EXERCISE REQUIREMENTS
Copy out the records below, replacing "centreline" with "centerline" in every place it occurs and keeping everything else the same.

Raw records:

——————————

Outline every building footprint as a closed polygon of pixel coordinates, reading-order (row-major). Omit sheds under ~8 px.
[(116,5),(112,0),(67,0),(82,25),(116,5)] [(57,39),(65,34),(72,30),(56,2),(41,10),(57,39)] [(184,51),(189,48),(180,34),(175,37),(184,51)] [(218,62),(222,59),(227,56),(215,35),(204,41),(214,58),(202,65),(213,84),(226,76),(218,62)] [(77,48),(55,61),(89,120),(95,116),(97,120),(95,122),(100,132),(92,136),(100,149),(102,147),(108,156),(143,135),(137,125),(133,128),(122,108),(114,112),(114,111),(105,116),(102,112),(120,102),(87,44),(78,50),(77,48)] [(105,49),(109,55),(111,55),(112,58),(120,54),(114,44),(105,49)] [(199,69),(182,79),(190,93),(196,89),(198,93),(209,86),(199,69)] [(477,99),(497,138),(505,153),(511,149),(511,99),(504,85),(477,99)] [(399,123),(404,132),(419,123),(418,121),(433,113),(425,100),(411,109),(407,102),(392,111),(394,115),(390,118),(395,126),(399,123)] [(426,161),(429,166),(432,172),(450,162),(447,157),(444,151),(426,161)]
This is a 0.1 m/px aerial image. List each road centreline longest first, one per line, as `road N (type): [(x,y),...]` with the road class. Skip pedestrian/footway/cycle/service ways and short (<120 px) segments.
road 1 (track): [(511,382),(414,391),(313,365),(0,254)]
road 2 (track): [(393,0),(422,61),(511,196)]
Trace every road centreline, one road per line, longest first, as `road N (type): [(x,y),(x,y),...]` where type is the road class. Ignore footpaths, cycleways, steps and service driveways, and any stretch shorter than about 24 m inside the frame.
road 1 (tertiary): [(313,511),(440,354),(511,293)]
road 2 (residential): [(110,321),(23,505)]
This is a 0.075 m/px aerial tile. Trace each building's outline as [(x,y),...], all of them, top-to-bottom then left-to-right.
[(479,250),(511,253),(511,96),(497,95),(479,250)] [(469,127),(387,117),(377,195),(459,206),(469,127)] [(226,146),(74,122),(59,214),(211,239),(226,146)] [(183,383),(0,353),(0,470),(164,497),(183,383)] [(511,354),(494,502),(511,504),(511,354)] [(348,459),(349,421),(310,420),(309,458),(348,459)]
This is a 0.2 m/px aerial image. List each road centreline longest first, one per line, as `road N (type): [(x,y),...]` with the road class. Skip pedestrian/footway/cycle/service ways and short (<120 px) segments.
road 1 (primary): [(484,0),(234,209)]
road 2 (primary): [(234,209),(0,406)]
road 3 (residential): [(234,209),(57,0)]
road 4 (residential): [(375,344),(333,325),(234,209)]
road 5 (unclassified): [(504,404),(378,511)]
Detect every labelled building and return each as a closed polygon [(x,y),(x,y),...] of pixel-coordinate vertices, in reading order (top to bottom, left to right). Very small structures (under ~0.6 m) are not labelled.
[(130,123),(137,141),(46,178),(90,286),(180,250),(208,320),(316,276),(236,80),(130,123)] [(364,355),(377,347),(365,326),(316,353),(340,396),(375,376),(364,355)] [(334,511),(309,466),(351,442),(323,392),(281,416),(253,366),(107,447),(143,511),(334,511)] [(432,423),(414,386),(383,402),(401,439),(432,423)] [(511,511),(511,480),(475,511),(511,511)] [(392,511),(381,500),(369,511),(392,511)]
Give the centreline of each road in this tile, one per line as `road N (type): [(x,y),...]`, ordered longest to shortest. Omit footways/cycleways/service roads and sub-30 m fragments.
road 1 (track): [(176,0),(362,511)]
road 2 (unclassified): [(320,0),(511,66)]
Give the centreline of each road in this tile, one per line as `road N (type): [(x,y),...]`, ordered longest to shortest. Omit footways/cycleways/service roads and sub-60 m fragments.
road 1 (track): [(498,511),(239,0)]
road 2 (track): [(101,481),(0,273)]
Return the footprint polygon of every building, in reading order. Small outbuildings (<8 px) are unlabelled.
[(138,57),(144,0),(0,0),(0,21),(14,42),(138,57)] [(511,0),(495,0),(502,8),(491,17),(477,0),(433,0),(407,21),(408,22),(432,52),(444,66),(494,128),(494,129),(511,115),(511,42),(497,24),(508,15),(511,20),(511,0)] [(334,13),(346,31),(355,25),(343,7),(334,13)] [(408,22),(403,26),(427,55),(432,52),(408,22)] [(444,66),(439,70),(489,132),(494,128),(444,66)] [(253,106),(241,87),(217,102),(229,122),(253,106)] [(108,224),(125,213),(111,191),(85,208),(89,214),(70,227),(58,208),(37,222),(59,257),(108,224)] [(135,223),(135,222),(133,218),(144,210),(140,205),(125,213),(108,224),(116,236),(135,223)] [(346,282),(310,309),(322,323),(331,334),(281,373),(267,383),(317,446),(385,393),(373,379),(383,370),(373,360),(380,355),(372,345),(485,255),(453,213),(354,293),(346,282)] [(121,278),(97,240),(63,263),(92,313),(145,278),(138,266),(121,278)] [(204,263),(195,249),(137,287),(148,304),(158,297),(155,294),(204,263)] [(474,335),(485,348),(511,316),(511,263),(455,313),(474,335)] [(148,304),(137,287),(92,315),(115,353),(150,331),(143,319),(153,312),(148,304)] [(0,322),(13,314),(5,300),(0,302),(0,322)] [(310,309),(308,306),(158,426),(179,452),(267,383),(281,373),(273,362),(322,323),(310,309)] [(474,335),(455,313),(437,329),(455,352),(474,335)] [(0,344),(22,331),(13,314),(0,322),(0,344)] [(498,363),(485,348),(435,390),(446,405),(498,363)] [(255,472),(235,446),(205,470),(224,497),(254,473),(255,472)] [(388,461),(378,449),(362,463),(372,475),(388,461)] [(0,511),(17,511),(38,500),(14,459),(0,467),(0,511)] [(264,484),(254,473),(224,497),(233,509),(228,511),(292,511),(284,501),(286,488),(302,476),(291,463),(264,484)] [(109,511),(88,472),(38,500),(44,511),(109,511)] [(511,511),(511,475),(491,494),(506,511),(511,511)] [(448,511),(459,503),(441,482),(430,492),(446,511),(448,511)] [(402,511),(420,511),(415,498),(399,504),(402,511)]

——————————

RESPONSE TO THIS EXERCISE
Outline every building footprint as a closed polygon of pixel coordinates, reading-order (row-major). Omit sheds under ~8 px.
[(116,5),(112,0),(67,0),(82,25),(116,5)] [(57,39),(65,34),(72,30),(56,2),(41,10),(57,39)] [(184,51),(189,48),(180,34),(175,37),(184,51)] [(218,62),(222,59),(227,56),(215,35),(204,41),(214,58),(202,65),(213,84),(226,76),(218,62)] [(77,48),(55,61),(89,120),(95,116),(97,120),(95,122),(100,132),(92,136),(100,149),(102,147),(108,156),(143,135),(137,125),(133,128),(122,108),(114,112),(114,111),(105,116),(102,112),(120,102),(87,44),(78,50),(77,48)] [(105,49),(109,55),(111,55),(112,58),(120,54),(114,44),(105,49)] [(199,69),(182,79),(190,93),(196,89),(198,93),(209,86),(199,69)] [(477,99),(497,138),(505,153),(511,149),(511,99),(504,85),(477,99)] [(399,123),(404,132),(419,123),(418,121),(433,113),(425,100),(411,109),(407,102),(392,111),(394,115),(390,118),(395,126),(399,123)] [(426,161),(429,166),(432,172),(450,162),(447,157),(444,151),(426,161)]
This is a 0.1 m/px aerial image. List each road centerline longest first, one per line, as `road N (type): [(x,y),...]` with the road class. Skip pedestrian/footway/cycle/service ways and short (<120 px) segments.
road 1 (track): [(511,382),(414,391),(313,365),(0,254)]
road 2 (track): [(393,0),(422,61),(511,196)]
Trace every road centerline, one road per line, longest first, as `road N (type): [(x,y),(x,y),...]` where type is the road class. Ignore footpaths, cycleways, steps and service driveways, and any stretch shorter than about 24 m inside the frame.
road 1 (tertiary): [(313,511),(440,354),(511,293)]
road 2 (residential): [(110,321),(23,505)]
This is a 0.075 m/px aerial tile. Trace each building's outline as [(x,y),...], all of them, top-to-bottom then left-to-right.
[(479,250),(511,253),(511,96),(497,95),(479,250)] [(469,127),(387,117),(377,195),(459,206),(469,127)] [(226,146),(74,122),(59,214),(211,239),(226,146)] [(183,383),(0,353),(0,470),(164,497),(183,383)] [(511,354),(494,502),(511,504),(511,354)] [(348,459),(349,421),(310,420),(309,458),(348,459)]
This is a 0.2 m/px aerial image. List each road centerline longest first, one per line, as `road N (type): [(x,y),...]` with the road class. Skip pedestrian/footway/cycle/service ways and short (<120 px) segments.
road 1 (primary): [(484,0),(234,209)]
road 2 (primary): [(234,209),(0,406)]
road 3 (residential): [(234,209),(57,0)]
road 4 (residential): [(375,344),(333,325),(234,209)]
road 5 (unclassified): [(504,404),(378,511)]
Detect every labelled building and return each as a closed polygon [(x,y),(x,y),...] of pixel-coordinate vertices, in reading order (top to bottom, left to right). Very small structures (under ~0.6 m) are not labelled.
[(130,123),(137,141),(46,178),(90,286),(180,250),(208,320),(316,276),(236,80),(130,123)] [(364,355),(377,347),(365,326),(316,353),(340,396),(375,376),(364,355)] [(334,511),(309,466),(351,442),(323,392),(281,416),(253,366),(107,447),(143,511),(334,511)] [(432,423),(414,386),(383,402),(401,439),(432,423)] [(511,511),(511,480),(475,511),(511,511)] [(392,511),(381,500),(369,511),(392,511)]
Give the centerline of each road in this tile, one per line as `road N (type): [(x,y),...]`, ordered longest to shortest. Omit footways/cycleways/service roads and sub-30 m fragments.
road 1 (track): [(176,0),(362,511)]
road 2 (unclassified): [(320,0),(511,66)]
Give the centerline of each road in this tile, one per line as `road N (type): [(x,y),...]`, ordered longest to shortest. Omit footways/cycleways/service roads and sub-60 m fragments.
road 1 (track): [(498,511),(239,0)]
road 2 (track): [(101,481),(0,273)]
Return the footprint polygon of every building, in reading order. Small outbuildings (<8 px) are unlabelled.
[(138,57),(144,0),(0,0),(0,21),(14,42),(138,57)] [(511,0),(495,0),(502,8),(491,17),(477,0),(433,0),(407,21),(408,22),(432,52),(444,66),(494,128),(494,129),(511,115),(511,42),(497,24),(508,15),(511,20),(511,0)] [(334,13),(346,31),(355,25),(343,7),(334,13)] [(408,22),(403,26),(427,55),(432,52),(408,22)] [(444,66),(439,70),(489,132),(494,128),(444,66)] [(253,106),(241,87),(217,102),(229,122),(253,106)] [(108,224),(125,213),(111,191),(85,208),(89,214),(70,227),(58,208),(37,222),(59,257),(108,224)] [(135,223),(135,222),(133,218),(144,210),(140,205),(125,213),(108,224),(116,236),(135,223)] [(346,282),(310,309),(322,323),(331,334),(281,373),(267,383),(317,446),(385,393),(373,379),(383,370),(373,360),(380,355),(372,345),(485,255),(453,213),(354,293),(346,282)] [(121,278),(97,240),(63,263),(92,313),(145,278),(138,266),(121,278)] [(204,263),(195,249),(137,287),(148,304),(158,297),(155,294),(204,263)] [(474,335),(485,348),(511,316),(511,263),(455,313),(474,335)] [(148,304),(137,287),(92,315),(115,353),(150,331),(143,319),(153,312),(148,304)] [(0,322),(13,314),(5,300),(0,302),(0,322)] [(310,309),(308,306),(158,426),(179,452),(267,383),(281,373),(273,362),(322,323),(310,309)] [(474,335),(455,313),(437,329),(455,352),(474,335)] [(0,344),(22,331),(13,314),(0,322),(0,344)] [(498,363),(485,348),(435,390),(446,405),(498,363)] [(255,472),(235,446),(205,470),(224,497),(254,473),(255,472)] [(388,461),(378,449),(362,463),(372,475),(388,461)] [(0,511),(17,511),(38,500),(14,459),(0,467),(0,511)] [(264,484),(254,473),(224,497),(233,509),(228,511),(292,511),(284,501),(286,488),(302,476),(291,463),(264,484)] [(109,511),(88,472),(38,500),(44,511),(109,511)] [(511,511),(511,475),(491,494),(506,511),(511,511)] [(448,511),(459,503),(441,482),(430,492),(446,511),(448,511)] [(402,511),(420,511),(415,498),(399,504),(402,511)]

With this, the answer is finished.